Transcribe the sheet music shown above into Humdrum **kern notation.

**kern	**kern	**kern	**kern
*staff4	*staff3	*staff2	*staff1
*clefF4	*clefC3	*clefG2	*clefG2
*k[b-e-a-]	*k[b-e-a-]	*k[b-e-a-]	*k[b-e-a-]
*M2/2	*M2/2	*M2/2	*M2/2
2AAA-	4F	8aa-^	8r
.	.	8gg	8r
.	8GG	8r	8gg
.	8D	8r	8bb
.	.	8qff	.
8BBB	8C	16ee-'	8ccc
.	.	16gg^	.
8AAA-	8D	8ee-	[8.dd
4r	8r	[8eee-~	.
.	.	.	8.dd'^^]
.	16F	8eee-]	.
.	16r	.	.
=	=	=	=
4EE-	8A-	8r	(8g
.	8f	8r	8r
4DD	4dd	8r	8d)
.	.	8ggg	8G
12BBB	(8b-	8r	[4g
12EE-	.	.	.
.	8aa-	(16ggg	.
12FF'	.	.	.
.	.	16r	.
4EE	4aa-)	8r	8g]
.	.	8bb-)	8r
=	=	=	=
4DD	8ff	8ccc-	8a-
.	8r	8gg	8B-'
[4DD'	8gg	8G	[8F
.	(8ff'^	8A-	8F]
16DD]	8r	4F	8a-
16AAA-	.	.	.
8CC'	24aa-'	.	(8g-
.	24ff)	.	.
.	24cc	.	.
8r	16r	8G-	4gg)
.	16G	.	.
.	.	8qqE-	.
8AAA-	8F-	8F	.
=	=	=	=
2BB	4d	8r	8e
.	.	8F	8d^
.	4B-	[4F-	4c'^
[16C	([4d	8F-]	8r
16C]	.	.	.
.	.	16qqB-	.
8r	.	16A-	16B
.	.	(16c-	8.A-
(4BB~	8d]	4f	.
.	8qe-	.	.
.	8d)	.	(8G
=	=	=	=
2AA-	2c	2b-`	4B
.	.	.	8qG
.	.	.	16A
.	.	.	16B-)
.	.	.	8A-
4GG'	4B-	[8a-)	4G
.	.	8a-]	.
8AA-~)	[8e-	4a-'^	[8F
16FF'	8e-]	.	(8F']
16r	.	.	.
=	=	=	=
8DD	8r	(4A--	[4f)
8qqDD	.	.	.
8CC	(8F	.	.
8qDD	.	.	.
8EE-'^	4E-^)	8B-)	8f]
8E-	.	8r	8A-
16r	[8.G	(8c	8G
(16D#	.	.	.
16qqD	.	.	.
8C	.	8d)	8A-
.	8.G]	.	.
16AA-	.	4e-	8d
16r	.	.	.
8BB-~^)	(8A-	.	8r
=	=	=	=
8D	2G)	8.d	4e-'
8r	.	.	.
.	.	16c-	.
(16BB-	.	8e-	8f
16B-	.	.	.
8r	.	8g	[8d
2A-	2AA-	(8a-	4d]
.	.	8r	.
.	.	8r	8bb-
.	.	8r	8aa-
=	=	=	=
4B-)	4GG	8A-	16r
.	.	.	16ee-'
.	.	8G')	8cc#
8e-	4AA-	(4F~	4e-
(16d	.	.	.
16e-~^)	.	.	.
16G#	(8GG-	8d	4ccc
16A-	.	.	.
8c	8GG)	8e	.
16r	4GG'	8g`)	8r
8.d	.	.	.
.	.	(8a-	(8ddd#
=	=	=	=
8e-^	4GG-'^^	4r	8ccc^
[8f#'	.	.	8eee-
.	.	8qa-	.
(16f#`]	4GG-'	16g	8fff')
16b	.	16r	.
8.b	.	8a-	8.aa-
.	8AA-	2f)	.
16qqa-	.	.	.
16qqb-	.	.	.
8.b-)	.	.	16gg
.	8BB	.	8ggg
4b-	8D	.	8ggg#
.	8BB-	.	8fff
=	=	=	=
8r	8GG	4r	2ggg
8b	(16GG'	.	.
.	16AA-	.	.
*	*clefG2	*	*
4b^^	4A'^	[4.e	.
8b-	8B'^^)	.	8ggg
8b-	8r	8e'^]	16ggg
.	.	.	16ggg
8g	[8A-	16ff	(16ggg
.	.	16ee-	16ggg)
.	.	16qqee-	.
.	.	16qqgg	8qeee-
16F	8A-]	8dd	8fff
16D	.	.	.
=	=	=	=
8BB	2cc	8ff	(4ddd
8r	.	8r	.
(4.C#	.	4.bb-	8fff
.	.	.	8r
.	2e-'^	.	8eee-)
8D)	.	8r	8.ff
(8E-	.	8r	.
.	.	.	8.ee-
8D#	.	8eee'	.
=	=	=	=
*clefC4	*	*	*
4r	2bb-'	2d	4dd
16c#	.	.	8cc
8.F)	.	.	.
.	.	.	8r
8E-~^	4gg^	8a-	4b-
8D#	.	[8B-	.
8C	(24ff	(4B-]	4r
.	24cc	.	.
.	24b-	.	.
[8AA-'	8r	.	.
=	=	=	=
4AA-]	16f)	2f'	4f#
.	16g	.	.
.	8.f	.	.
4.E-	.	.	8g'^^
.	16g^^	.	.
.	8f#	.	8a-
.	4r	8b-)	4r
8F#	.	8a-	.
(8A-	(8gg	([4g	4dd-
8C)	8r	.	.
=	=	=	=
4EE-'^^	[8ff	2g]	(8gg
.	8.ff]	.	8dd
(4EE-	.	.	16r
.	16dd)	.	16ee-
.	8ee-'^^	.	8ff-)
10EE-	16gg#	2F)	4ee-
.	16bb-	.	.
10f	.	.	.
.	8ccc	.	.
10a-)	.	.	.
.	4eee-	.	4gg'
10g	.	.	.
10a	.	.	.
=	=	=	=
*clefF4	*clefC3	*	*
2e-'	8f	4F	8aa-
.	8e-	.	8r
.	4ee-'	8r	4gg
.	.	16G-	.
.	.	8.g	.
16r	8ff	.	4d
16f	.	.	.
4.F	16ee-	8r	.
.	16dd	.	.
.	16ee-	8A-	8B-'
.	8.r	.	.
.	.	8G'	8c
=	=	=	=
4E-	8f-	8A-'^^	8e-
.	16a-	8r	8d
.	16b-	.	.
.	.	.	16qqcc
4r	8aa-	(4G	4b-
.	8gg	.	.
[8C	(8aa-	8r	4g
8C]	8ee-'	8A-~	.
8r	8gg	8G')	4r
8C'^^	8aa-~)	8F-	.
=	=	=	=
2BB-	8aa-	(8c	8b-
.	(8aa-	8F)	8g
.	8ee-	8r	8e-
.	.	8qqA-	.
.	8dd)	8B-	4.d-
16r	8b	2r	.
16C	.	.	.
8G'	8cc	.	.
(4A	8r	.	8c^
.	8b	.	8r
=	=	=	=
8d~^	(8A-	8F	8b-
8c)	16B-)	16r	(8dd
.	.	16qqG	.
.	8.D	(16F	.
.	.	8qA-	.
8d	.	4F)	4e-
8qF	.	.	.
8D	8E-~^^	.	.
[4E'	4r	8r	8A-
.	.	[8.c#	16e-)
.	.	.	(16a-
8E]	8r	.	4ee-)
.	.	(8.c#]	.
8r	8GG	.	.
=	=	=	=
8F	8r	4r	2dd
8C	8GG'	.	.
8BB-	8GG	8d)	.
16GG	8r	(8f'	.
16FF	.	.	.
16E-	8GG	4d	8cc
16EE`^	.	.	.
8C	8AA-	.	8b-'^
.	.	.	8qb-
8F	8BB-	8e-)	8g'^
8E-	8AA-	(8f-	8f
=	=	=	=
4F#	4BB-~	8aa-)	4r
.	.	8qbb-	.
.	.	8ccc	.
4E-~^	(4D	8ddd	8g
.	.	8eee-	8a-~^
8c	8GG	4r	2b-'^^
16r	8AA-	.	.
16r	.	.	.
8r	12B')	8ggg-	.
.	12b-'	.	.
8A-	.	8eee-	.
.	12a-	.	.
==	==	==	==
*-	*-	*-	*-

- [Challenge]: Pull out every line in the listing above that contains the string "kern", and copy each one in full.

- [Response to this exercise]:
Transcribe the sheet music shown above into Humdrum **kern notation.
**kern	**kern	**kern	**kern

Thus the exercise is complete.